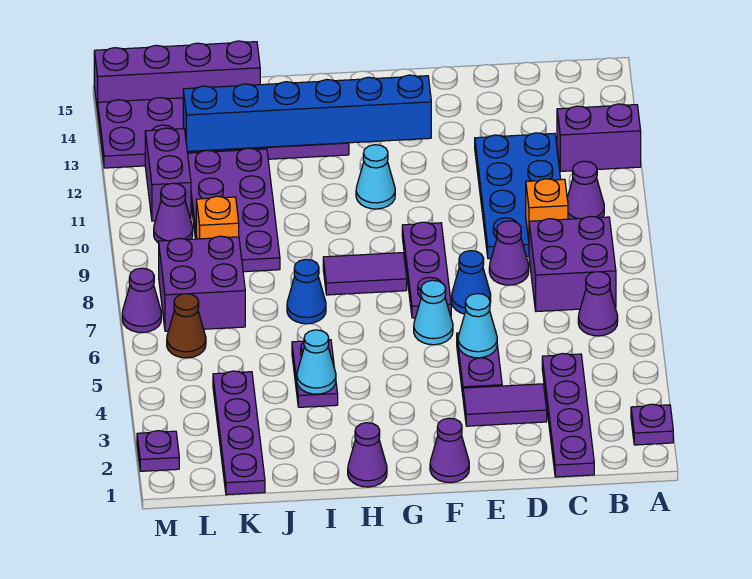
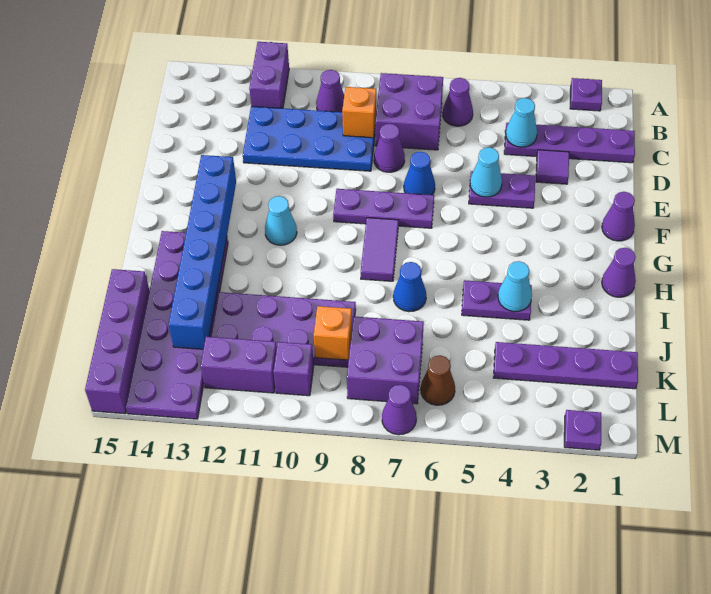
purple tile D3:E3 level 1 -> purple tile D3 level 1
cyan cone F6 level 1 -> cyan cone C4 level 2
purple cone L10 level 1 -> purple brick L10 level 1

* * *

* **Exercise prompt**
Which of the lines above carry the string "cone"? Copy every one.

* **Result of this exercise**
cyan cone F6 level 1 -> cyan cone C4 level 2
purple cone L10 level 1 -> purple brick L10 level 1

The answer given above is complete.